Goal of the exercise –
Exact copies of the lines from the start of the records through the line with "red round brick A5" are what the answer must hold; pictures are not part of it.

□ □ □ □

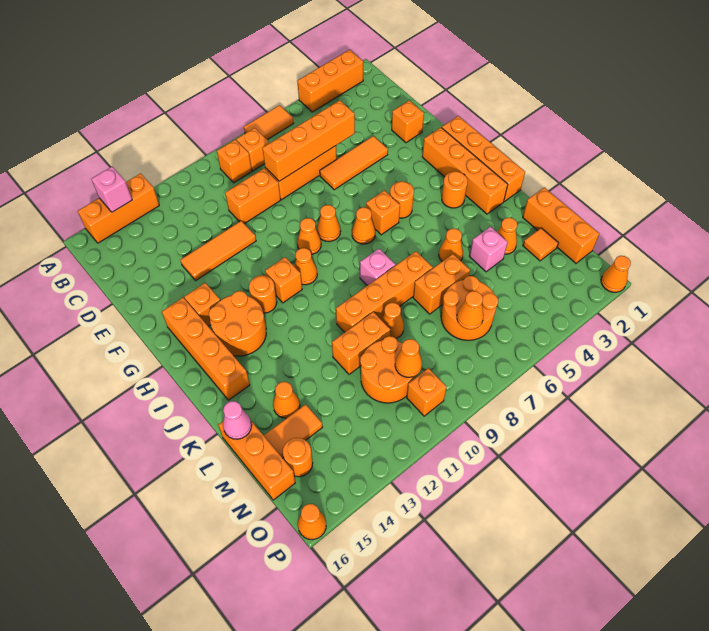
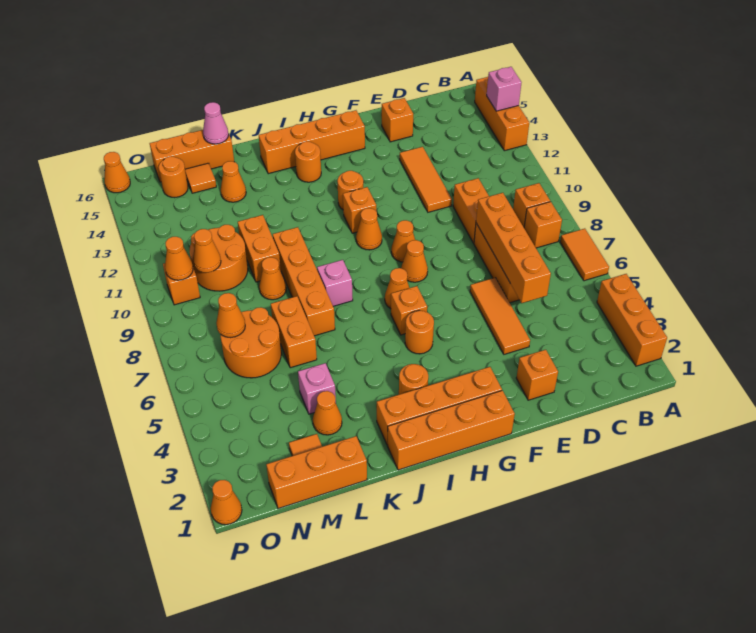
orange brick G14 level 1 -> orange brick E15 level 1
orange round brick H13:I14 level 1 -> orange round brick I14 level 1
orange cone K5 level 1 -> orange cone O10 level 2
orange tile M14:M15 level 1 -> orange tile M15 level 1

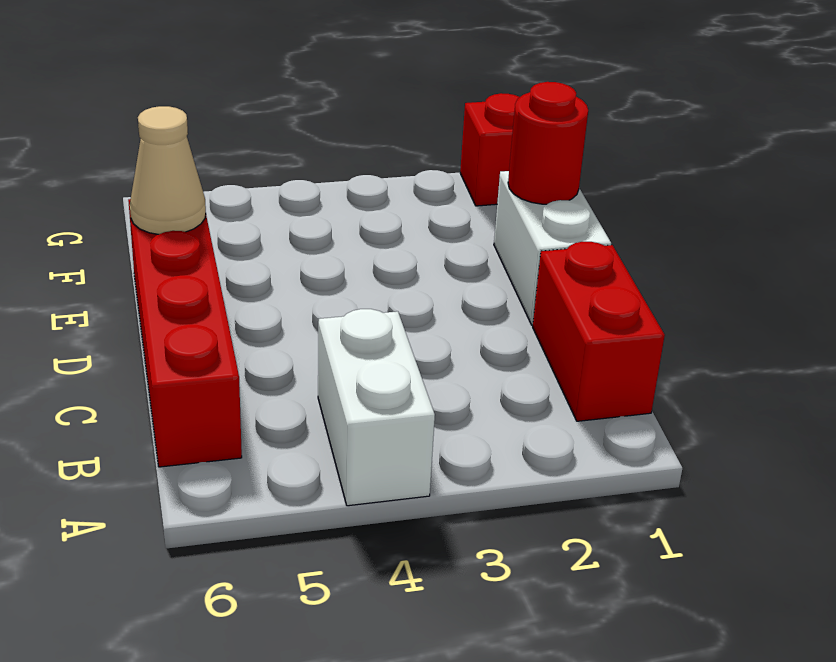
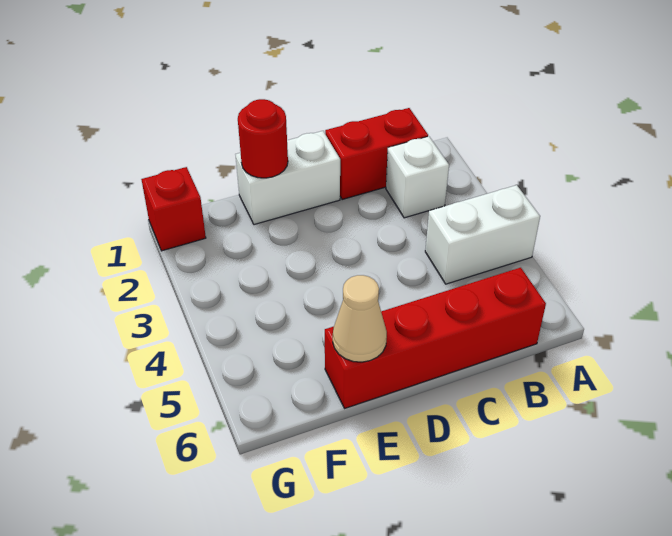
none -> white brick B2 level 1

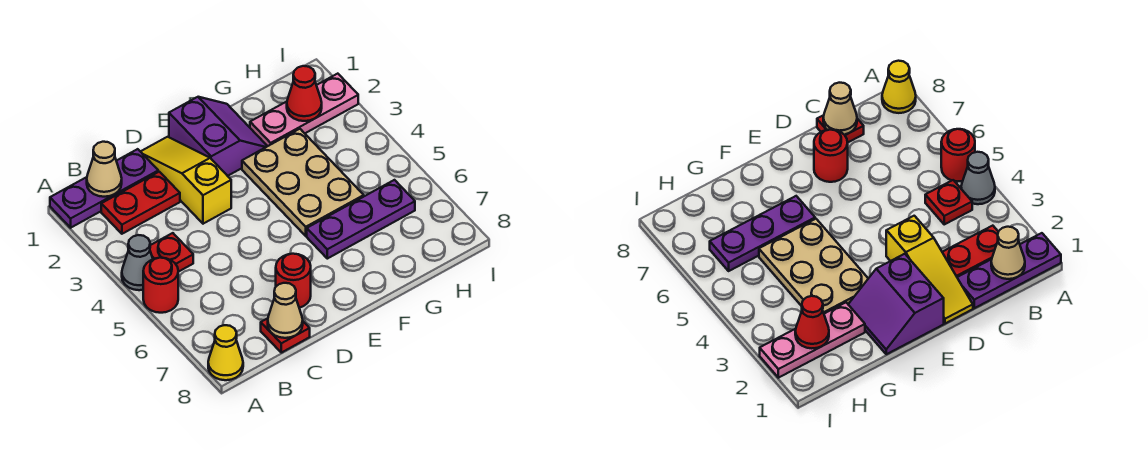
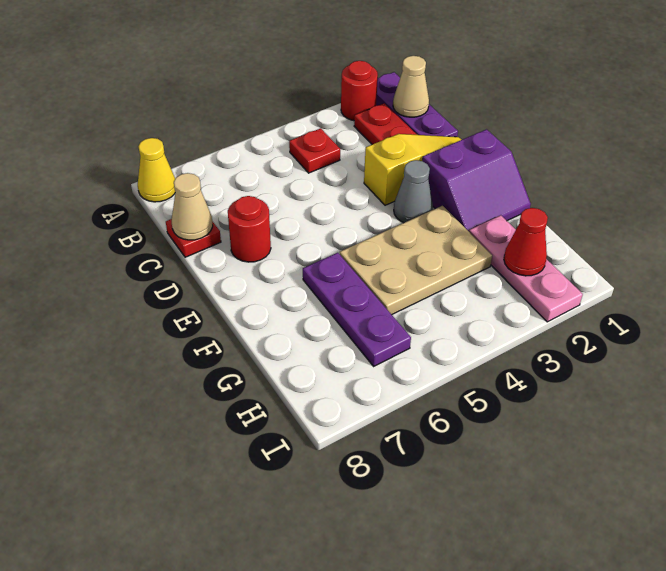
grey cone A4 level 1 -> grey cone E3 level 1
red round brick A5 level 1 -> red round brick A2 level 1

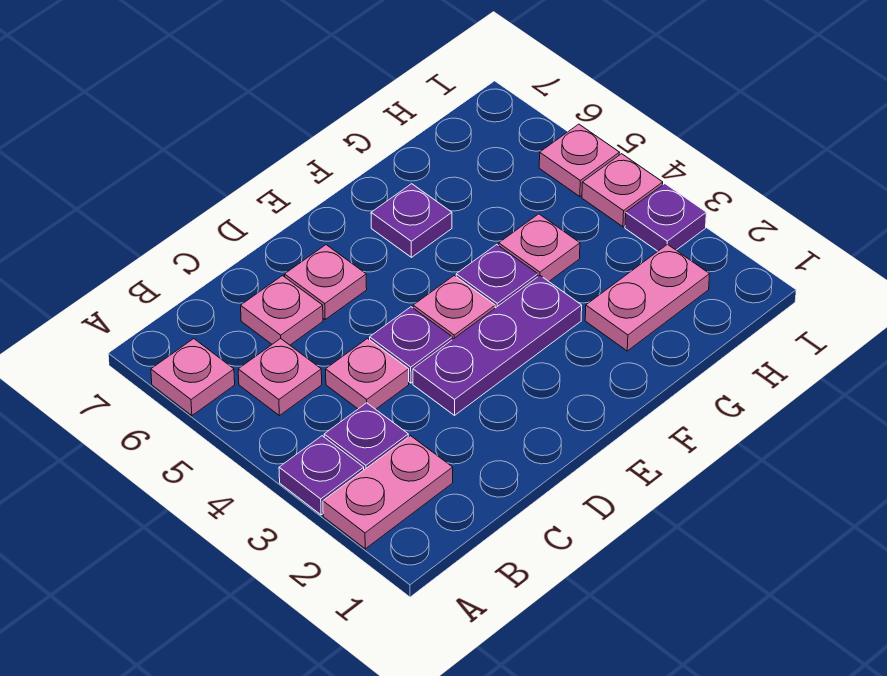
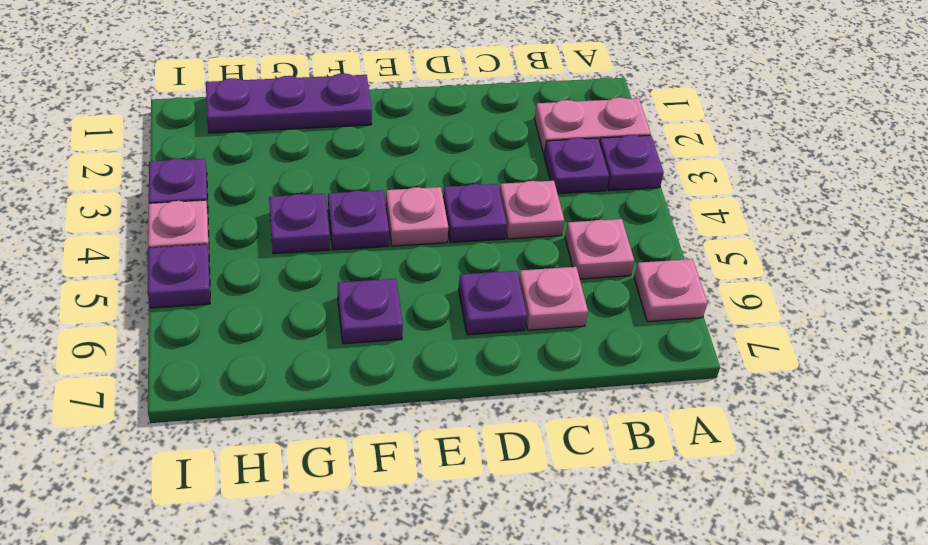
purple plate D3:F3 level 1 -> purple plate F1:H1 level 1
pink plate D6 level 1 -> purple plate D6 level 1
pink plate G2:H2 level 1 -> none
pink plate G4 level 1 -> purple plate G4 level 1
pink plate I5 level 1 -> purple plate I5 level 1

□ □ □ □

Result of the exercise –
orange brick G14 level 1 -> orange brick E15 level 1
orange round brick H13:I14 level 1 -> orange round brick I14 level 1
orange cone K5 level 1 -> orange cone O10 level 2
orange tile M14:M15 level 1 -> orange tile M15 level 1

none -> white brick B2 level 1

grey cone A4 level 1 -> grey cone E3 level 1
red round brick A5 level 1 -> red round brick A2 level 1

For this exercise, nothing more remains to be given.